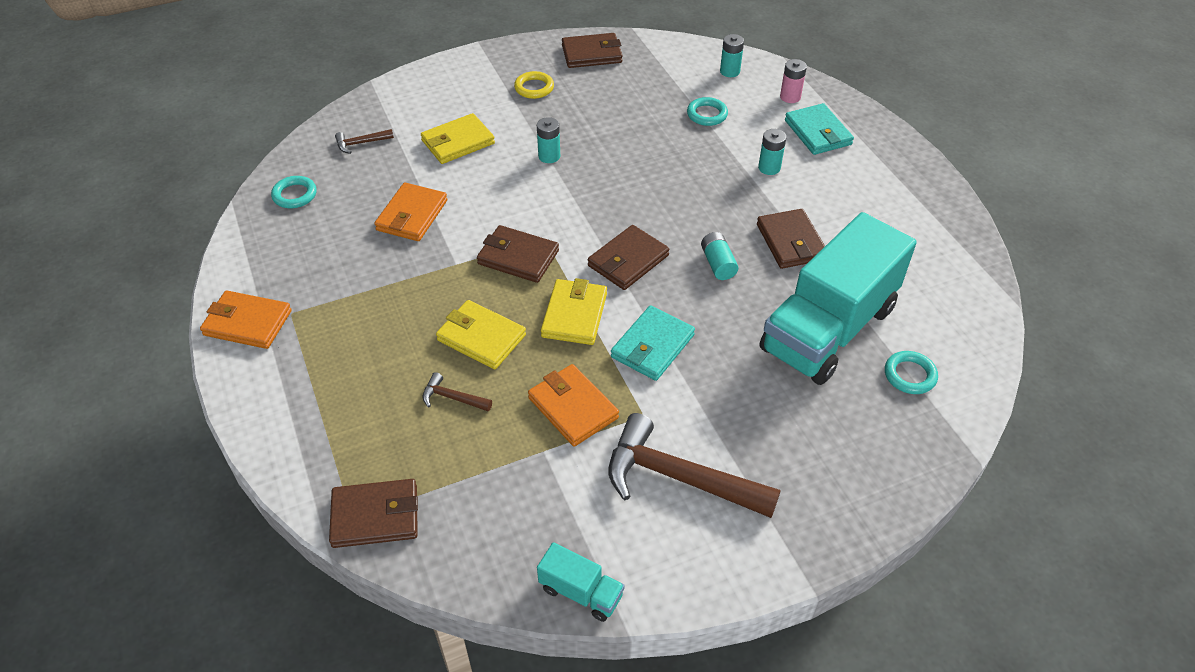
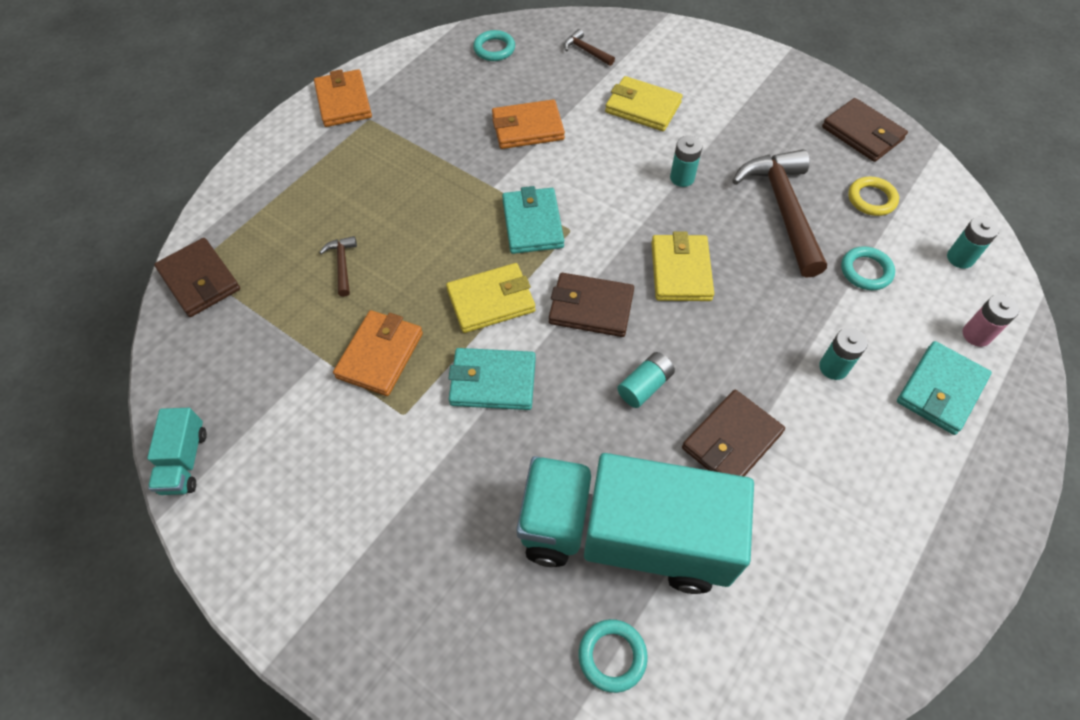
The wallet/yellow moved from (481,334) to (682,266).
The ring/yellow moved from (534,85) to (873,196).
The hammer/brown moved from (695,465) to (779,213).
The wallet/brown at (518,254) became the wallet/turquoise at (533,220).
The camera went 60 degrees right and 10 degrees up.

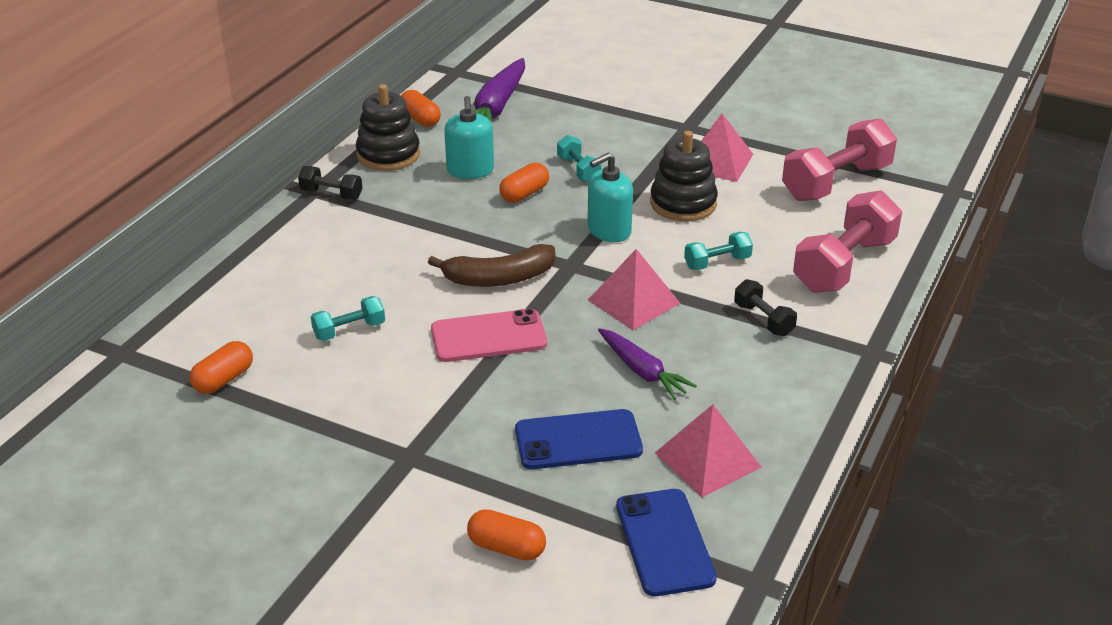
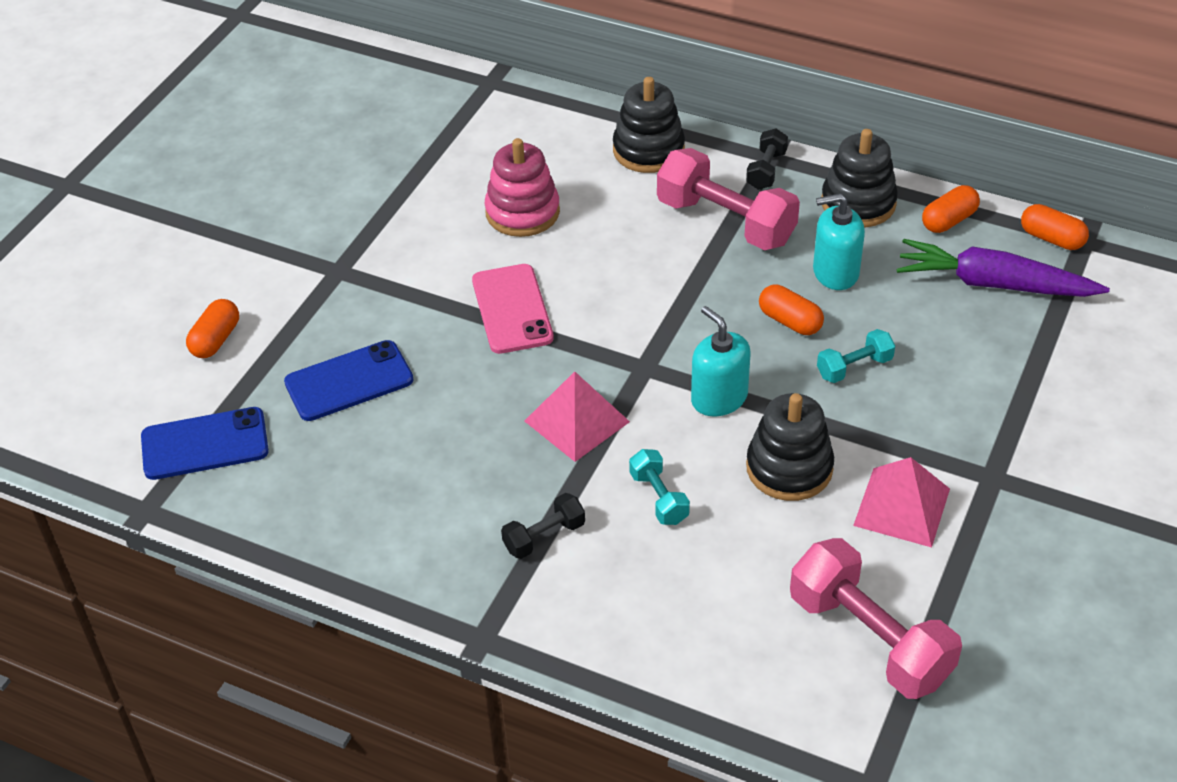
The banana/brown at (491,265) disappeared.
The carrot/purple at (647,364) disappeared.
The pyramid/pink at (708,450) disappeared.
The stacking toy/black at (649,125) appeared.
The capsule/orange moved from (221,367) to (1055,227).
The dumbbell/pink moved from (847,241) to (728,199).
The dumbbell/turquoise at (348,318) was replaced by the stacking toy/pink at (522,187).
The phone/blue at (579,439) turned 75 degrees clockwise.
The camera went 90 degrees right and 10 degrees up.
________
> _Exercise_: Retype each entry exactly. No pictures.

> _Task solution_:
The wallet/yellow moved from (481,334) to (682,266).
The ring/yellow moved from (534,85) to (873,196).
The hammer/brown moved from (695,465) to (779,213).
The wallet/brown at (518,254) became the wallet/turquoise at (533,220).
The camera went 60 degrees right and 10 degrees up.

The banana/brown at (491,265) disappeared.
The carrot/purple at (647,364) disappeared.
The pyramid/pink at (708,450) disappeared.
The stacking toy/black at (649,125) appeared.
The capsule/orange moved from (221,367) to (1055,227).
The dumbbell/pink moved from (847,241) to (728,199).
The dumbbell/turquoise at (348,318) was replaced by the stacking toy/pink at (522,187).
The phone/blue at (579,439) turned 75 degrees clockwise.
The camera went 90 degrees right and 10 degrees up.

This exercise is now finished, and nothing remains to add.